Records Block Start
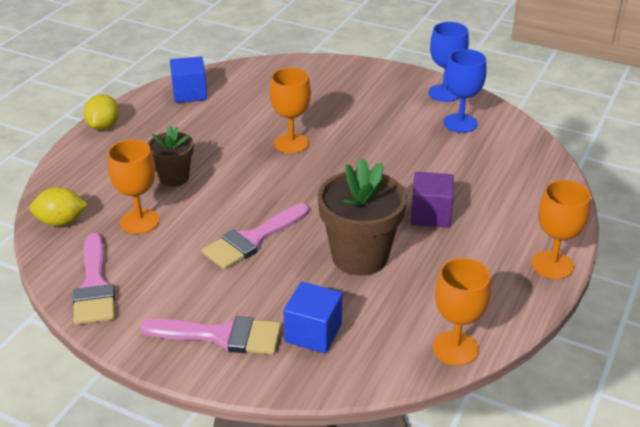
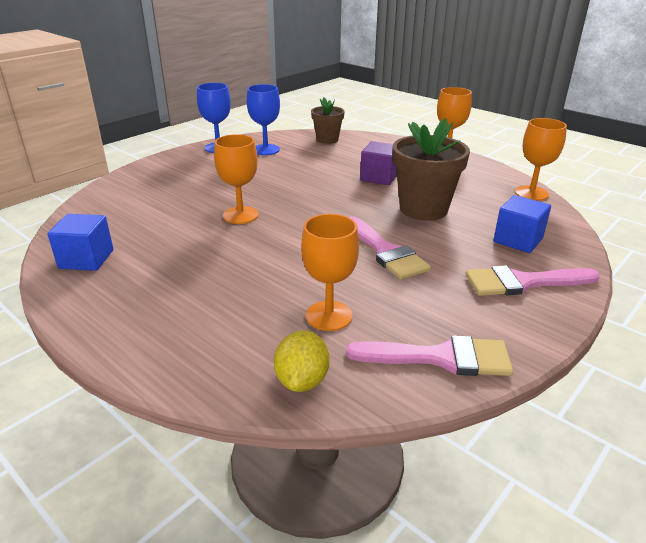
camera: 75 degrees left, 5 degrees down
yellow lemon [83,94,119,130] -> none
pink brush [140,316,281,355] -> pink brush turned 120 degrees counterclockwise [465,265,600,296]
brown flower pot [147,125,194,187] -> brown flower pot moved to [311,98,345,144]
Records Block End
Records Block Start
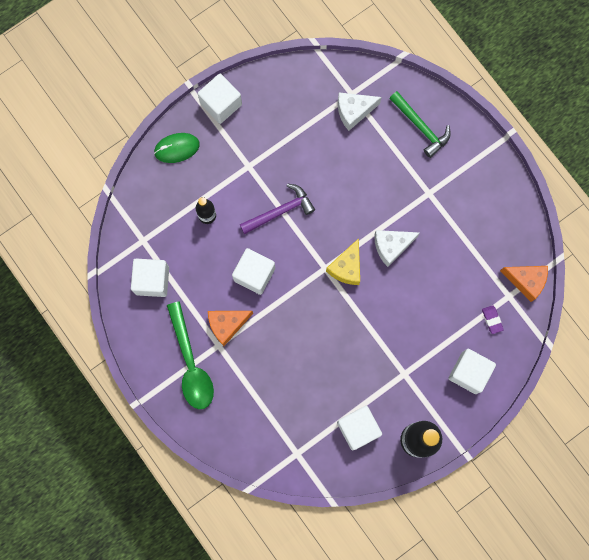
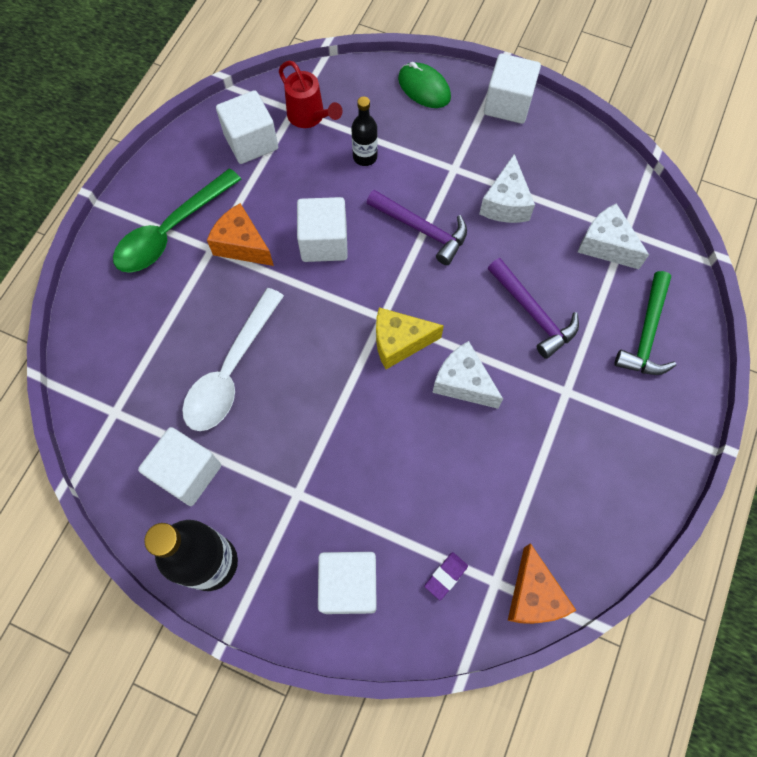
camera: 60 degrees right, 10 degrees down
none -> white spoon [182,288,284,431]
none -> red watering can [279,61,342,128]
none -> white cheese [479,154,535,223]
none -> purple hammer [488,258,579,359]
Records Block End
What to do:
In the listing above, locate the line containing "camera: 60 degrees right, 10 degrees down" and the line containing "none -> purple hammer [488,258,579,359]". Extract those two lines and every line between them, exactly as written, and only those.

Answer box:
camera: 60 degrees right, 10 degrees down
none -> white spoon [182,288,284,431]
none -> red watering can [279,61,342,128]
none -> white cheese [479,154,535,223]
none -> purple hammer [488,258,579,359]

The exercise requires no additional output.